• **Directions for this task**: Reproduce the entries beneath exactly, without their images.

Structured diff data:
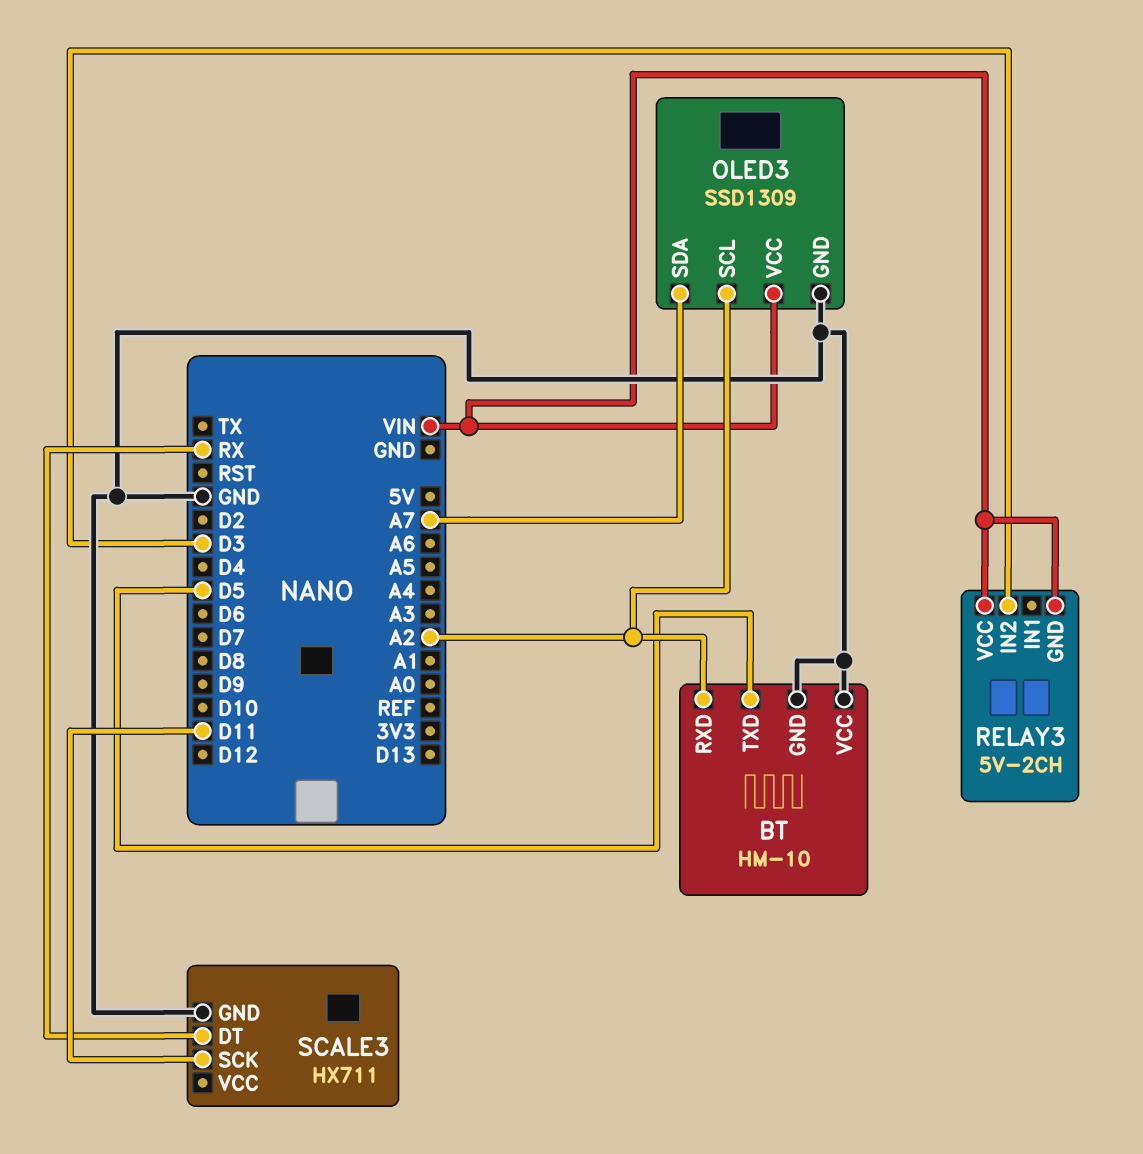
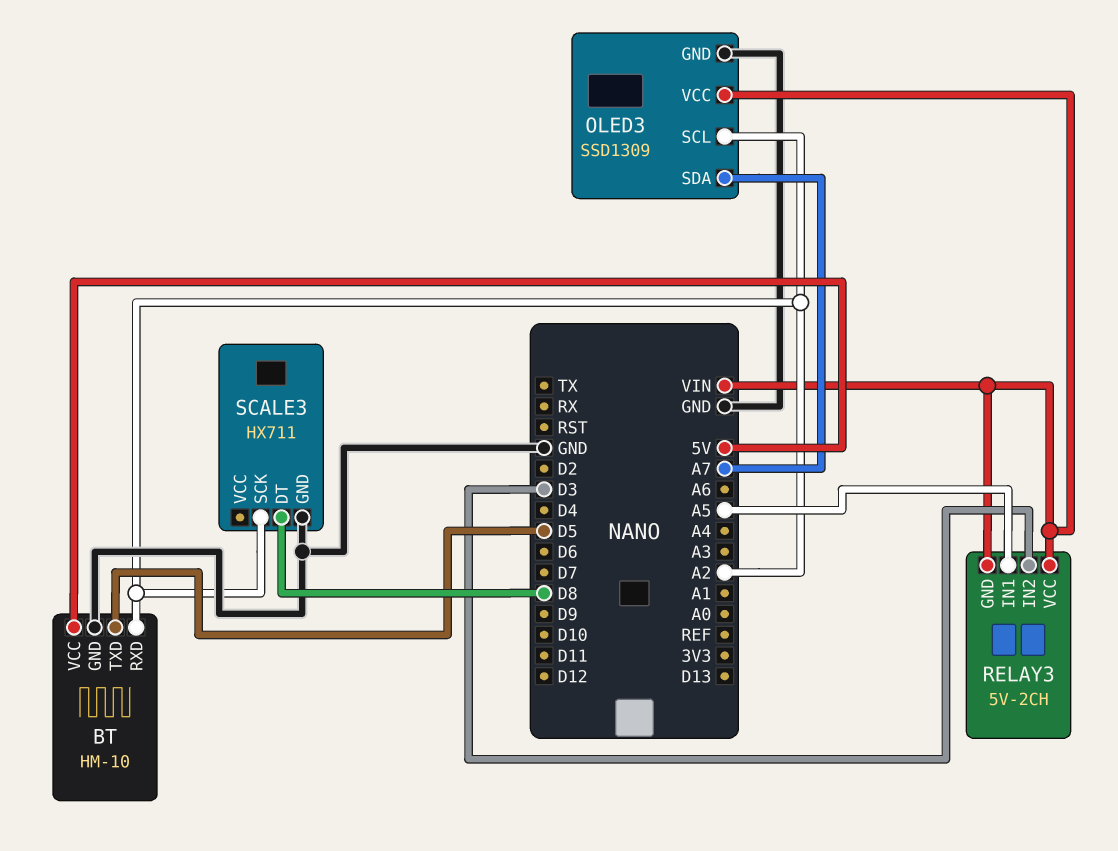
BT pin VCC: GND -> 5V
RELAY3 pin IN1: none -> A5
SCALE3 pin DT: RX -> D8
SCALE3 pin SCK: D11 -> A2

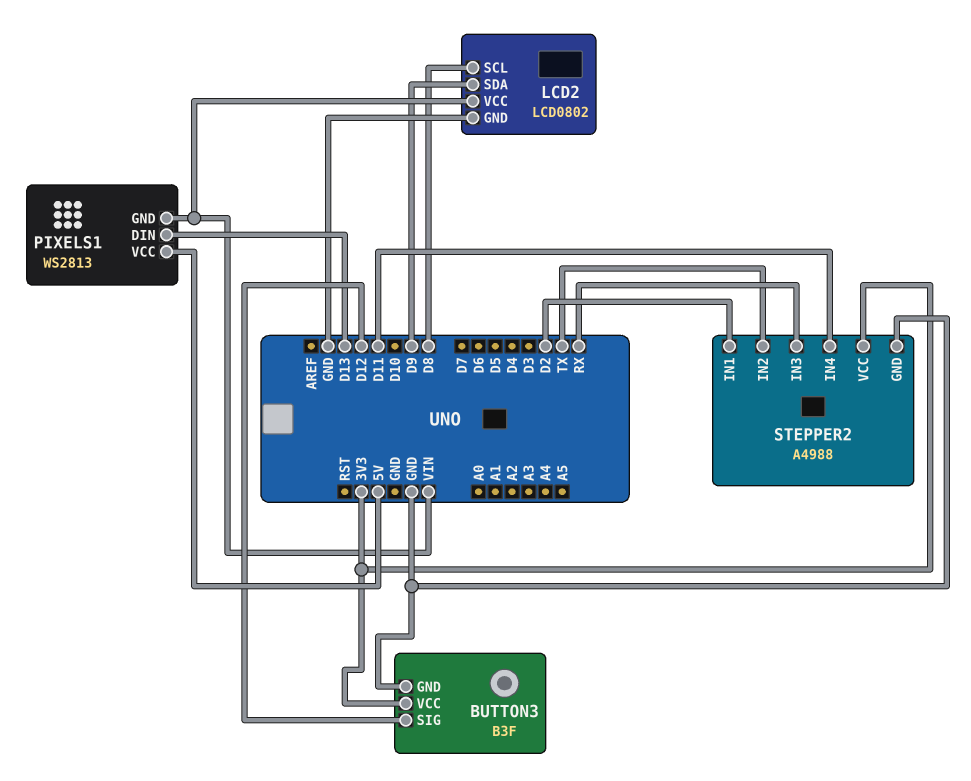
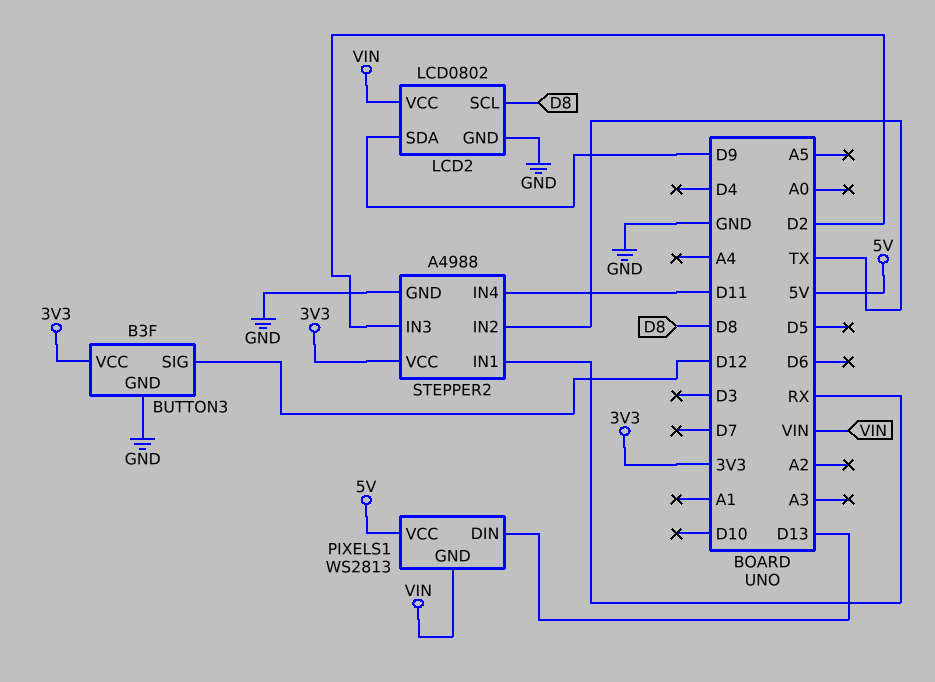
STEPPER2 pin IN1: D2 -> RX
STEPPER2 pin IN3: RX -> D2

• **Answer for the task**:
BT pin VCC: GND -> 5V
RELAY3 pin IN1: none -> A5
SCALE3 pin DT: RX -> D8
SCALE3 pin SCK: D11 -> A2

STEPPER2 pin IN1: D2 -> RX
STEPPER2 pin IN3: RX -> D2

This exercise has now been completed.